### Given request:
Gather every line in the listing below that contains the string "treble", matching case exactly. Copy each such line in full.

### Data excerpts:
— START —
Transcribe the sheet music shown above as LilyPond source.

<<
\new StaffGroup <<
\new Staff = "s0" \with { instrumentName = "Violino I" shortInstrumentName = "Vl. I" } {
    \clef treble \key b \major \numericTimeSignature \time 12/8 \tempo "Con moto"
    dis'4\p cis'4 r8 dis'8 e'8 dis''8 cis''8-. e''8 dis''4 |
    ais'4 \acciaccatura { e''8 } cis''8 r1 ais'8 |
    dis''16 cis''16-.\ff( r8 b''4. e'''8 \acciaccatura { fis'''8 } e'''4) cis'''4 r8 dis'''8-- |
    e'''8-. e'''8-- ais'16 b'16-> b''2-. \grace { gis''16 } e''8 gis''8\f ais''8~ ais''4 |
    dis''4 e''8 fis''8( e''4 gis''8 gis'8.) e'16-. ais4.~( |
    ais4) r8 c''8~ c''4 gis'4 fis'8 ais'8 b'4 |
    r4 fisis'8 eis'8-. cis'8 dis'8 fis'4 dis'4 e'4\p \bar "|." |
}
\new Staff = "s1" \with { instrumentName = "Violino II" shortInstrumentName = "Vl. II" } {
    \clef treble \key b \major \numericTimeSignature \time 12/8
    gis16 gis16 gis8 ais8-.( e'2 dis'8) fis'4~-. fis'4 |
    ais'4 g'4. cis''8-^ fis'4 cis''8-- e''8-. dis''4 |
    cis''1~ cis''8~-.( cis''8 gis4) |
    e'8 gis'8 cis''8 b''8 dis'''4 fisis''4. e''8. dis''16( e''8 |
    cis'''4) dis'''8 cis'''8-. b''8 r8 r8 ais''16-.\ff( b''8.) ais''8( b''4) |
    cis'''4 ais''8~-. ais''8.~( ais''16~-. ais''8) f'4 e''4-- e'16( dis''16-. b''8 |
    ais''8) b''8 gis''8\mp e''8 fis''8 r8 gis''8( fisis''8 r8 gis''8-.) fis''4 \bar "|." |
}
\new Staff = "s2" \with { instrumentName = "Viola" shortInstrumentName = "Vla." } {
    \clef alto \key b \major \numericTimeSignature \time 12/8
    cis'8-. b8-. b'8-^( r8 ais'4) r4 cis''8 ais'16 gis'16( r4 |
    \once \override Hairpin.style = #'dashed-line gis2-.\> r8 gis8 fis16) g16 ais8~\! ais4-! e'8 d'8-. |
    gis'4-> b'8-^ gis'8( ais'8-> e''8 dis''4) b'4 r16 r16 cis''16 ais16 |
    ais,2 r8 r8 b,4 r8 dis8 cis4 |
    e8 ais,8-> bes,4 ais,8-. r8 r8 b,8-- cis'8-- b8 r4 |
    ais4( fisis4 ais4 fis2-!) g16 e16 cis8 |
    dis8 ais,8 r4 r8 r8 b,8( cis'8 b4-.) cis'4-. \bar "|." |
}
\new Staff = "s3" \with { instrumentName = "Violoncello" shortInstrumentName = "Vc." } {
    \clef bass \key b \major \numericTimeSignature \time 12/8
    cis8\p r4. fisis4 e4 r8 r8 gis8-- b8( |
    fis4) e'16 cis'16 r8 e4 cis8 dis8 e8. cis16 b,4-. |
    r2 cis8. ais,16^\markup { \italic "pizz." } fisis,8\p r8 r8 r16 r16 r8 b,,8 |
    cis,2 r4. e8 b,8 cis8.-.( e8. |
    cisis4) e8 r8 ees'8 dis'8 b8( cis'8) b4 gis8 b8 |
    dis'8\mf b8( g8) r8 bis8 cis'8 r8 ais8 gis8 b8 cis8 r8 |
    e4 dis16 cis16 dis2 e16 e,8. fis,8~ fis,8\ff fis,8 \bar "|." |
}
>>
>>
— END —
### Reply:
    \clef treble \key b \major \numericTimeSignature \time 12/8 \tempo "Con moto"
    \clef treble \key b \major \numericTimeSignature \time 12/8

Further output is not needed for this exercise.